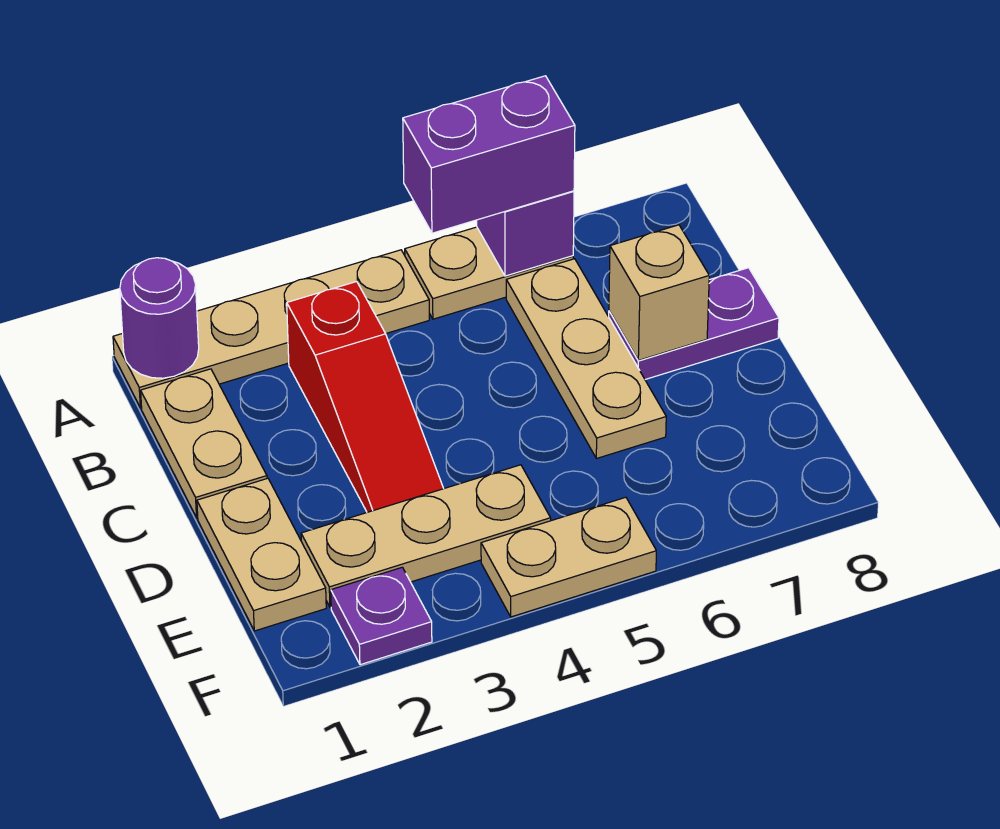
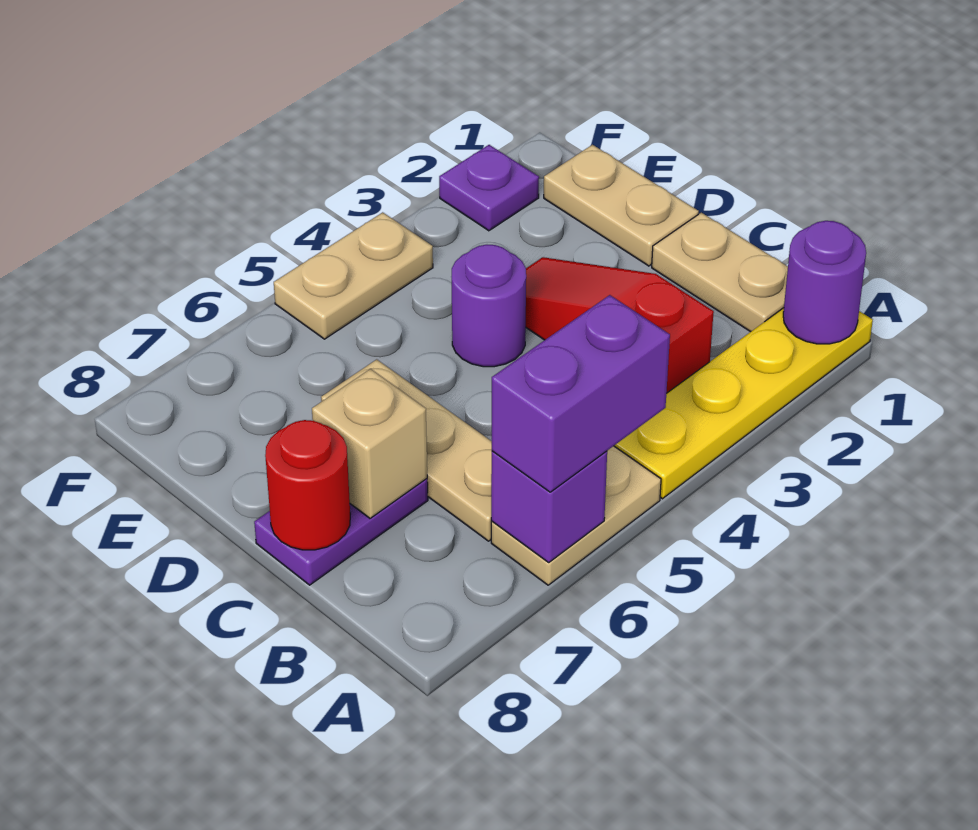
tan plate A1:A4 level 1 -> yellow plate A1:A4 level 1
none -> red round brick C8 level 2
none -> purple round brick D4 level 1
tan plate E2:E4 level 1 -> none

▬▬▬▬▬▬

Problem: Look for the word "round" in every line of the listing and copy the lines that have it.

Your solution:
none -> red round brick C8 level 2
none -> purple round brick D4 level 1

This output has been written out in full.